## Exercise requirements:
Word for word, copy the records and drop the pictures.
***** Supplied material
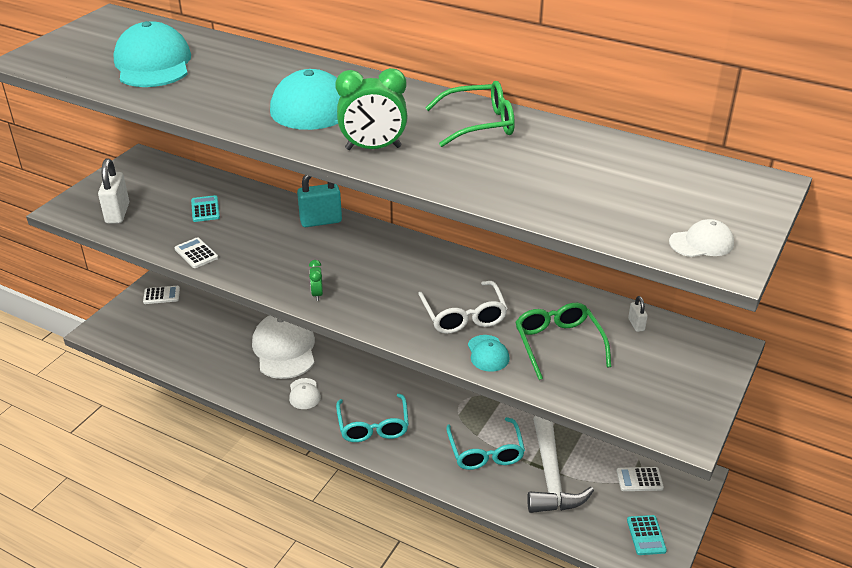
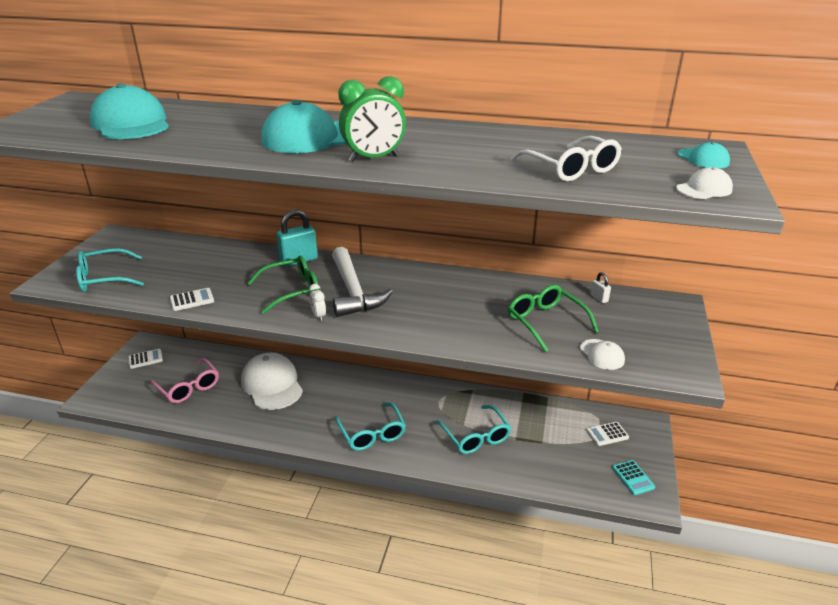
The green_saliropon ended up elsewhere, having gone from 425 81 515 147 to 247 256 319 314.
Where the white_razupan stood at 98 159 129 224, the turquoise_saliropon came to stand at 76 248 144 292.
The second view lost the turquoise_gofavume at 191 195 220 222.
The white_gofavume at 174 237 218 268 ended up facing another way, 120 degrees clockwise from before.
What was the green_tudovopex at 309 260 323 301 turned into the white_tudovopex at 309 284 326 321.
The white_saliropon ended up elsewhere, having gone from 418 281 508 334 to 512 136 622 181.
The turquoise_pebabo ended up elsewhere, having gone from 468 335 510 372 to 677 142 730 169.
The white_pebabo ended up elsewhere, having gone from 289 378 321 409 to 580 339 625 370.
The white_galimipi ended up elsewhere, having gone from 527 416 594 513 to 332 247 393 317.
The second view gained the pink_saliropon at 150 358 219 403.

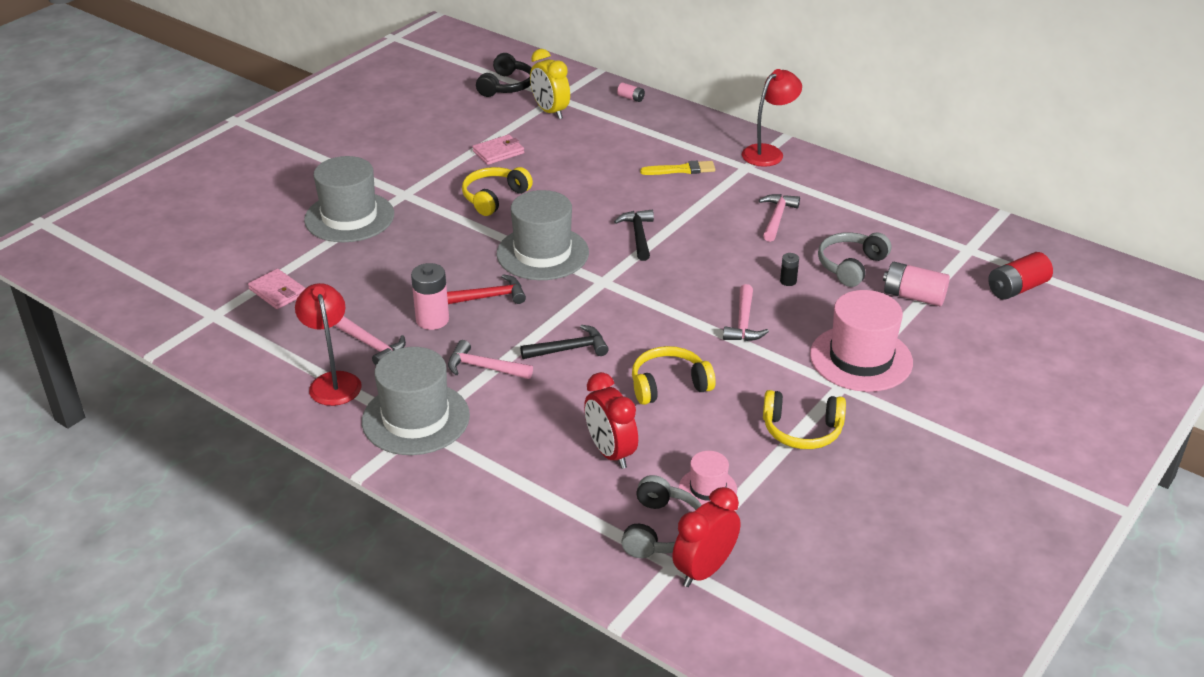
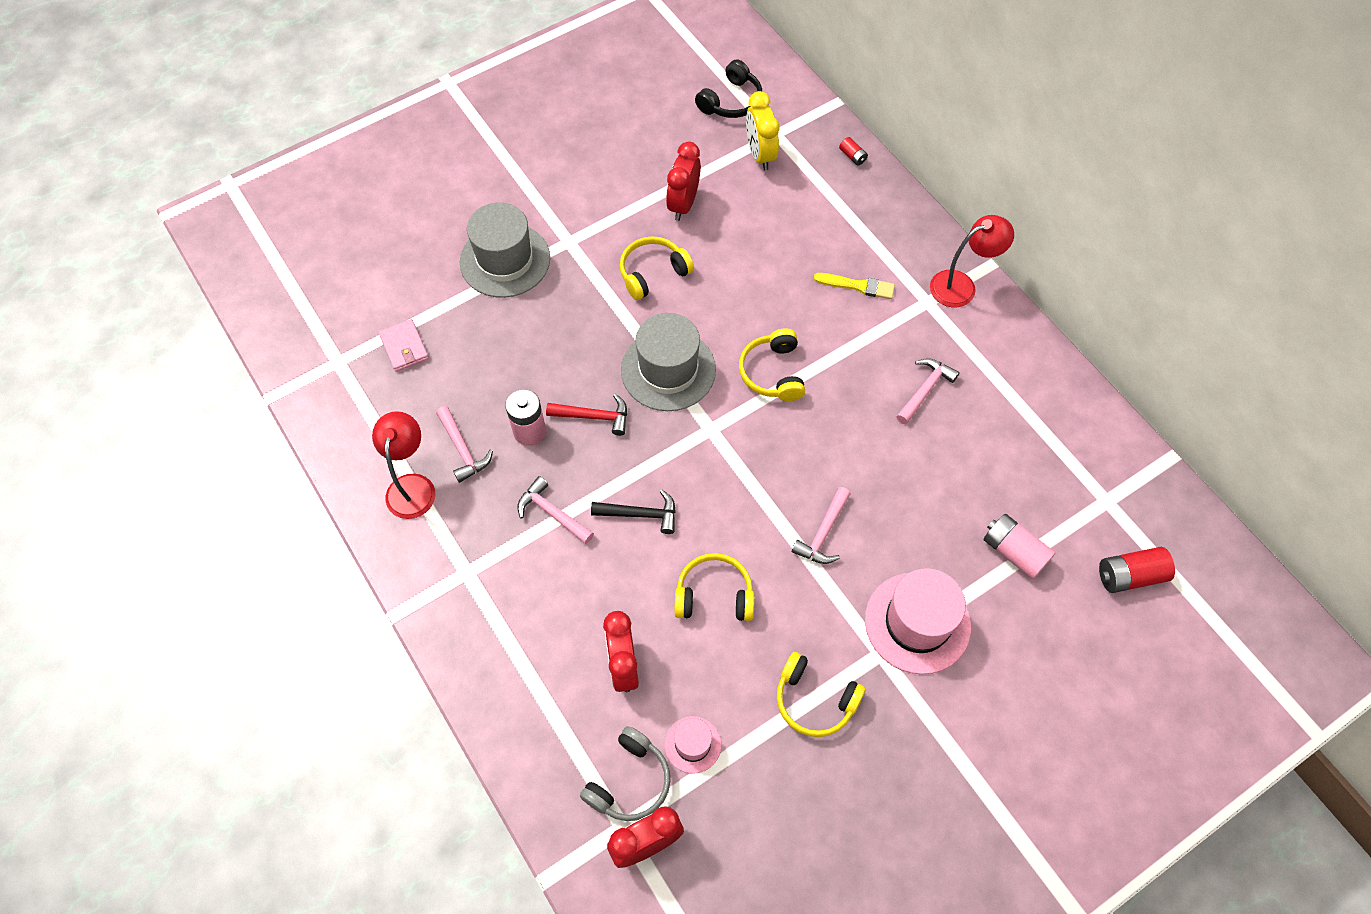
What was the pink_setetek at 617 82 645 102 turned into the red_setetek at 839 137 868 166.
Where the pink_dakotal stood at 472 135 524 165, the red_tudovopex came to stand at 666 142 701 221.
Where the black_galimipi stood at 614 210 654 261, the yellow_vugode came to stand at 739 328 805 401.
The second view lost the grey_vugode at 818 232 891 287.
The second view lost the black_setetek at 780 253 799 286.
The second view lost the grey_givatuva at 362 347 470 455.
**********
## Written response:
The green_saliropon ended up elsewhere, having gone from 425 81 515 147 to 247 256 319 314.
Where the white_razupan stood at 98 159 129 224, the turquoise_saliropon came to stand at 76 248 144 292.
The second view lost the turquoise_gofavume at 191 195 220 222.
The white_gofavume at 174 237 218 268 ended up facing another way, 120 degrees clockwise from before.
What was the green_tudovopex at 309 260 323 301 turned into the white_tudovopex at 309 284 326 321.
The white_saliropon ended up elsewhere, having gone from 418 281 508 334 to 512 136 622 181.
The turquoise_pebabo ended up elsewhere, having gone from 468 335 510 372 to 677 142 730 169.
The white_pebabo ended up elsewhere, having gone from 289 378 321 409 to 580 339 625 370.
The white_galimipi ended up elsewhere, having gone from 527 416 594 513 to 332 247 393 317.
The second view gained the pink_saliropon at 150 358 219 403.

What was the pink_setetek at 617 82 645 102 turned into the red_setetek at 839 137 868 166.
Where the pink_dakotal stood at 472 135 524 165, the red_tudovopex came to stand at 666 142 701 221.
Where the black_galimipi stood at 614 210 654 261, the yellow_vugode came to stand at 739 328 805 401.
The second view lost the grey_vugode at 818 232 891 287.
The second view lost the black_setetek at 780 253 799 286.
The second view lost the grey_givatuva at 362 347 470 455.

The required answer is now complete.